**WORK TO COMPLETE:**
Images in the data are to be skipped, while every line is restated exactly as written.

**AVAILABLE DATA:**
----

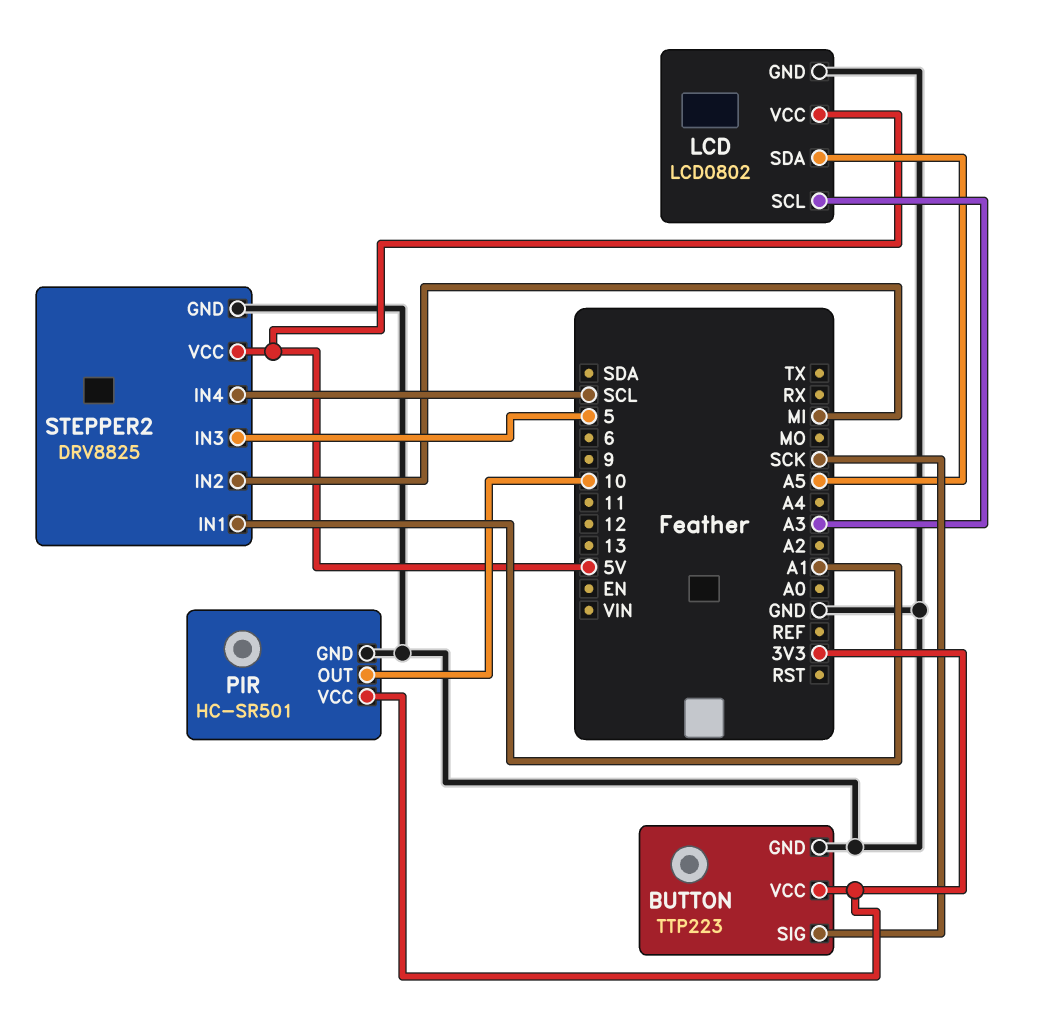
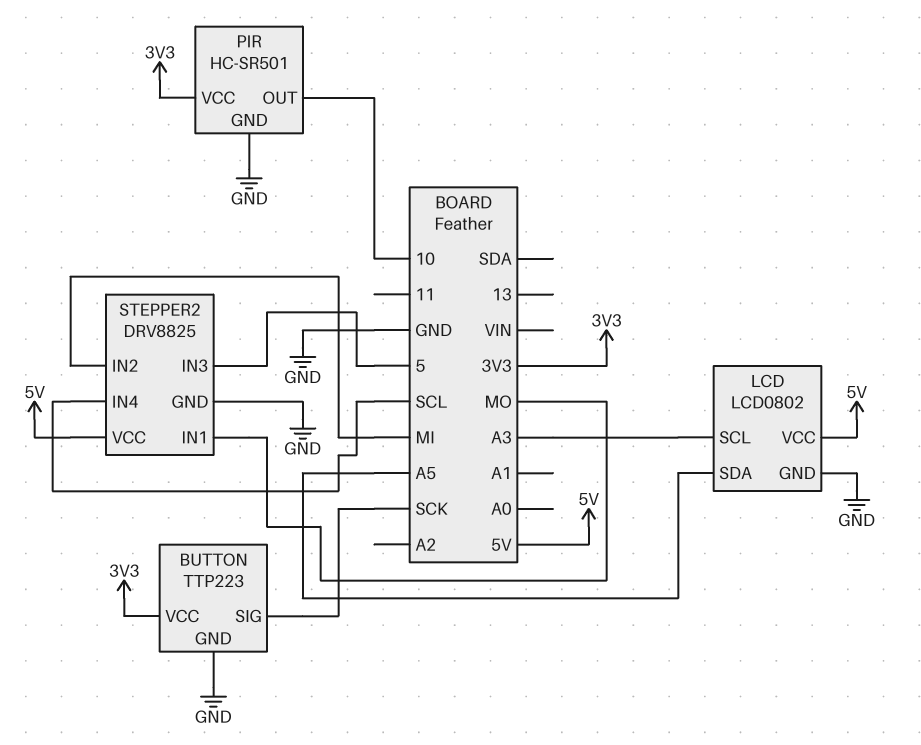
STEPPER2 pin IN1: A1 -> MO

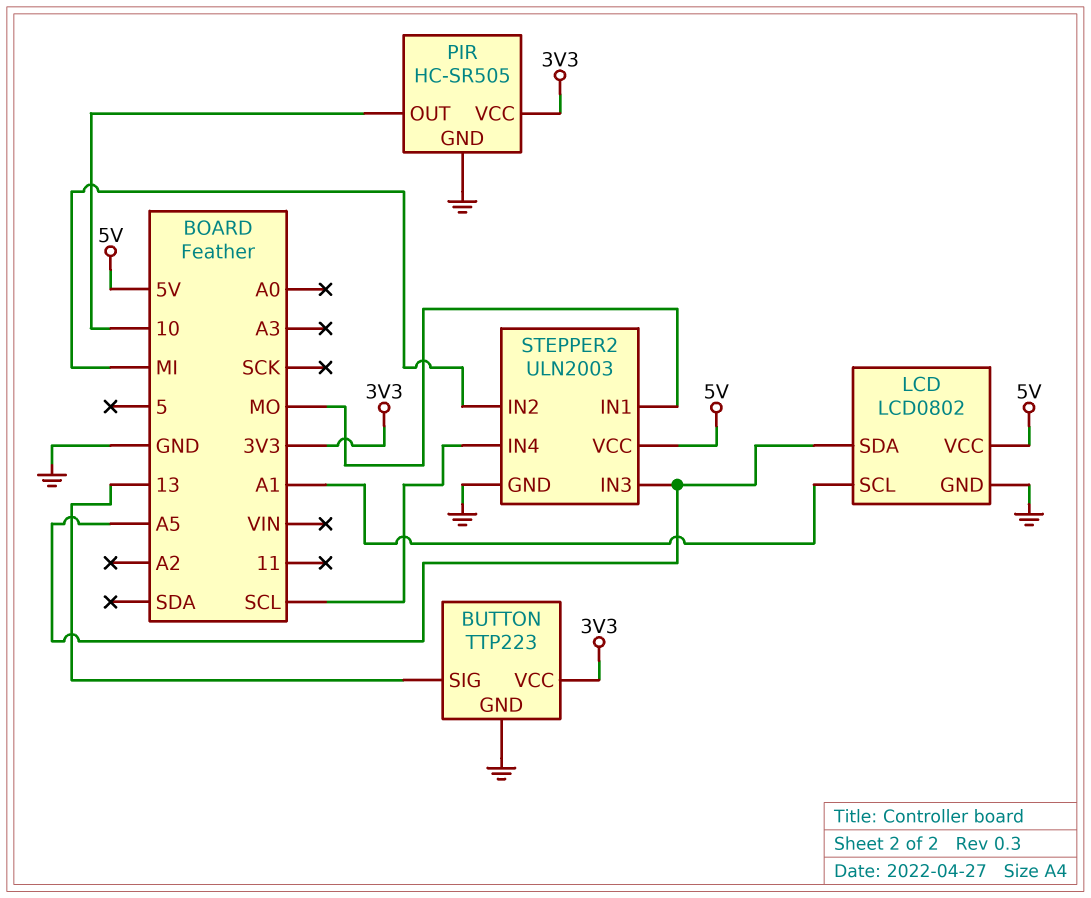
BUTTON pin SIG: SCK -> 13
LCD pin SCL: A3 -> A1
PIR: HC-SR501 -> HC-SR505
STEPPER2: DRV8825 -> ULN2003
STEPPER2 pin IN3: 5 -> A5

----

**ANSWER AREA:**
STEPPER2 pin IN1: A1 -> MO

BUTTON pin SIG: SCK -> 13
LCD pin SCL: A3 -> A1
PIR: HC-SR501 -> HC-SR505
STEPPER2: DRV8825 -> ULN2003
STEPPER2 pin IN3: 5 -> A5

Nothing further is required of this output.